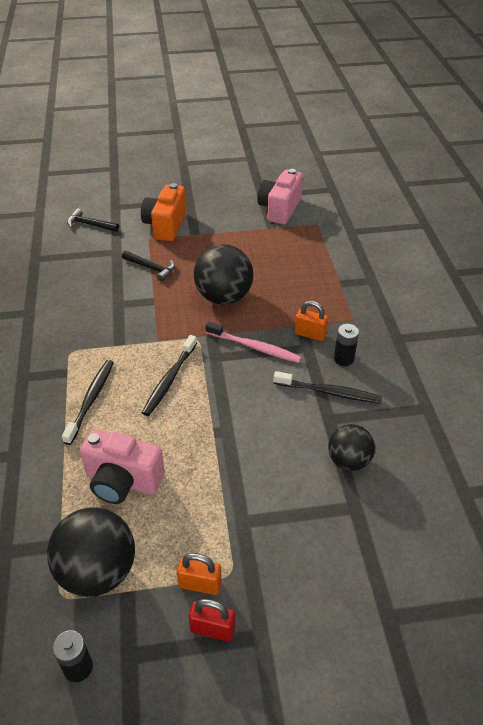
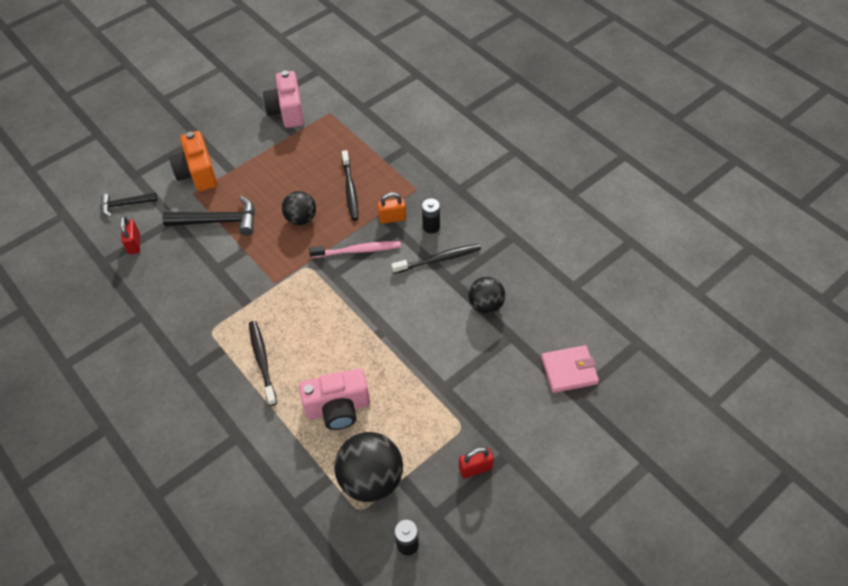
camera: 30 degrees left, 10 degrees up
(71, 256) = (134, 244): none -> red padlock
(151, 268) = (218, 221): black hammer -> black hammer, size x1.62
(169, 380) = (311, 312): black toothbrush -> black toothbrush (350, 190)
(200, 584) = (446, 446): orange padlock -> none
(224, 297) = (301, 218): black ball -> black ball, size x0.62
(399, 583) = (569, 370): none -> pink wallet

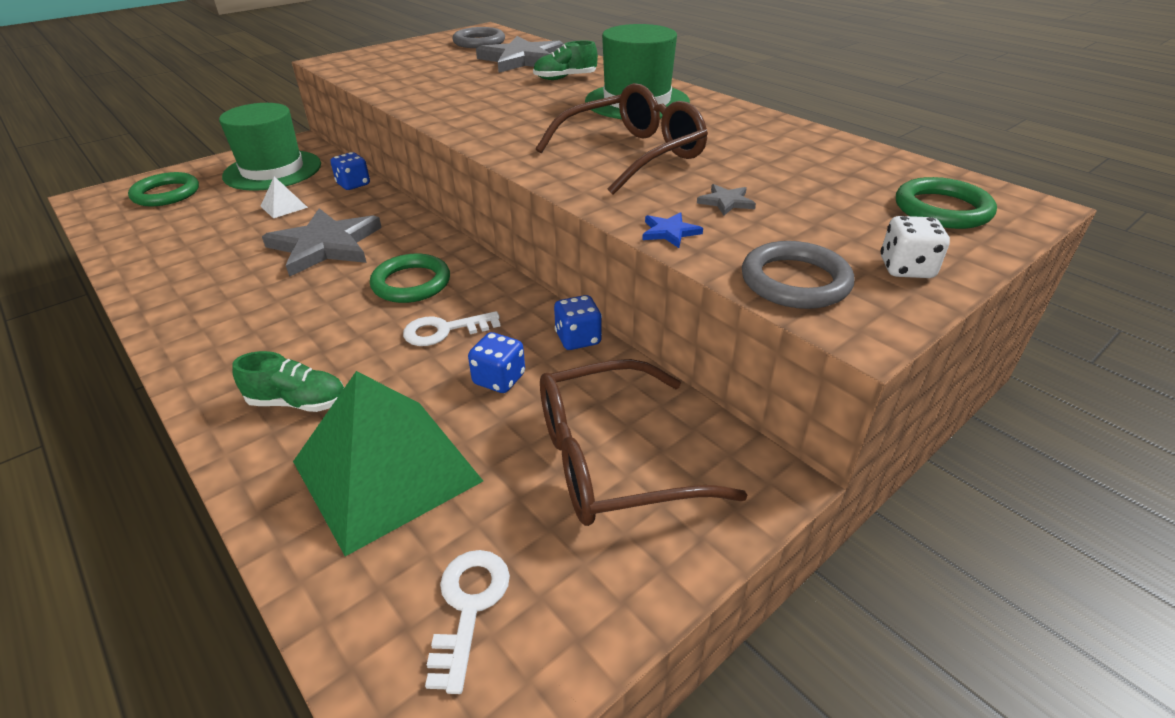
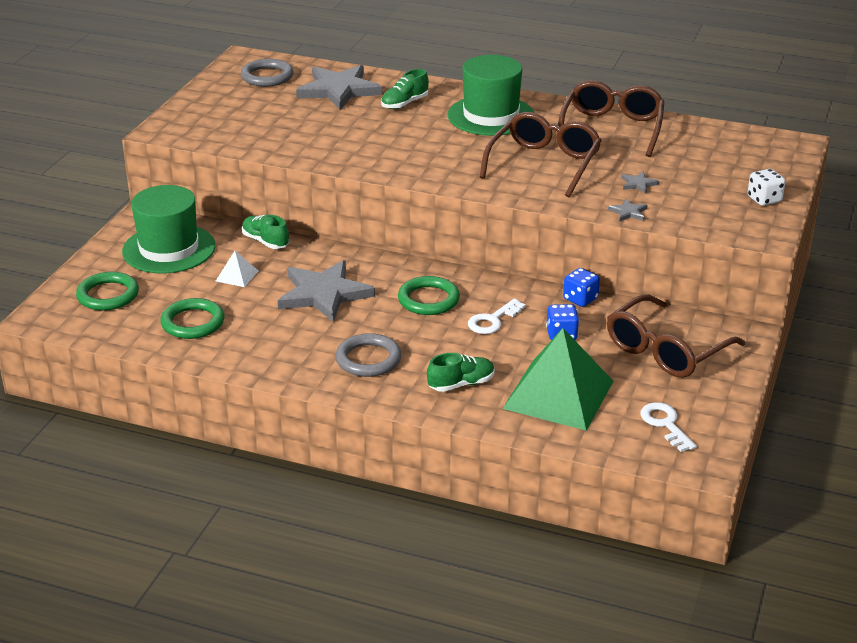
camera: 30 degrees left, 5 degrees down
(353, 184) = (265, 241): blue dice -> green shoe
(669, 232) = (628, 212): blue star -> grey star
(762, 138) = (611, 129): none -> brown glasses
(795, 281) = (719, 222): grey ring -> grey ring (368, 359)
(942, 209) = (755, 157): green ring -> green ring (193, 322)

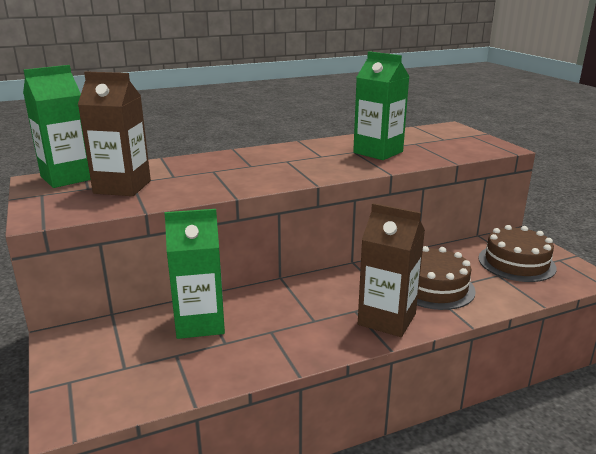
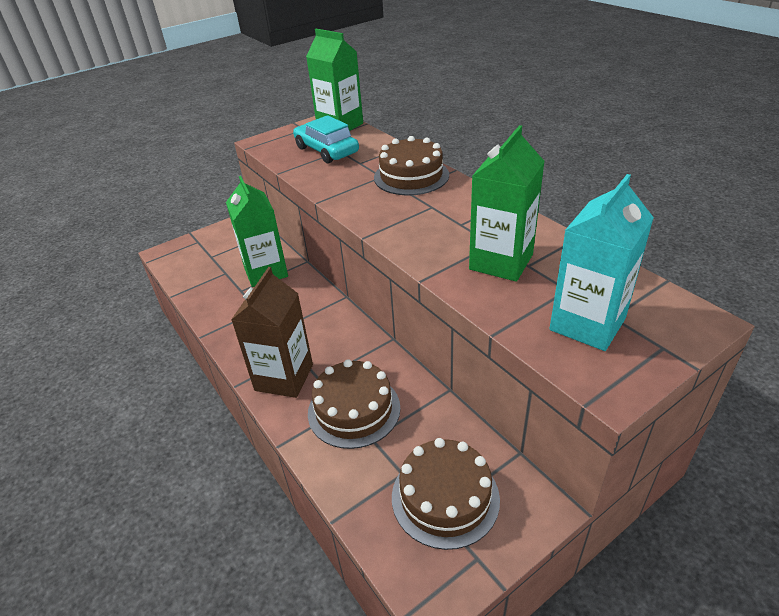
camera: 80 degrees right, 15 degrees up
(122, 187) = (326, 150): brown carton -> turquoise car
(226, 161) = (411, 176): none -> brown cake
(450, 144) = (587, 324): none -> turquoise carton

————

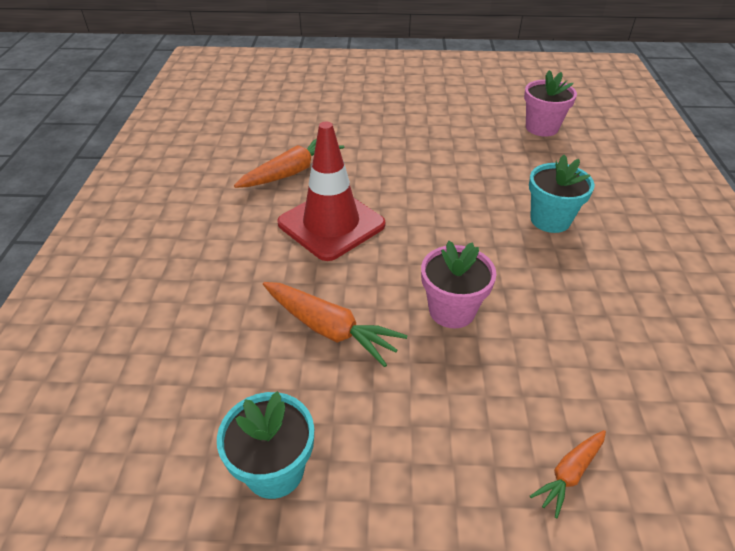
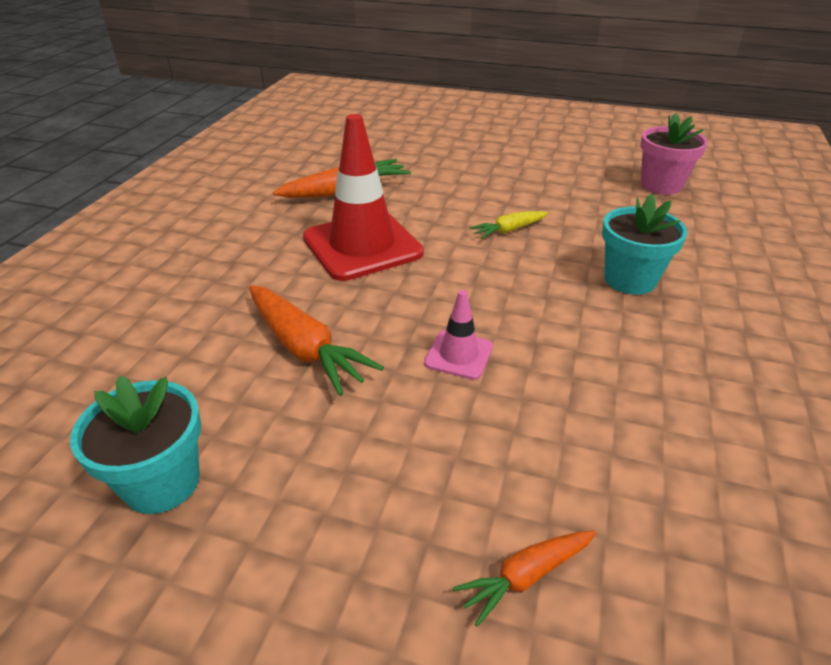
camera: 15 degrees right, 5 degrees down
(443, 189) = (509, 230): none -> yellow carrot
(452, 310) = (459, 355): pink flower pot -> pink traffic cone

————

About this exercise:
There is a run of lines above from the one with "(122, 187) = (326, 150): brown" to the one with "(450, 144) = (587, 324): none"; print exactly that run, both ends included, and nothing else.

Response box:
(122, 187) = (326, 150): brown carton -> turquoise car
(226, 161) = (411, 176): none -> brown cake
(450, 144) = (587, 324): none -> turquoise carton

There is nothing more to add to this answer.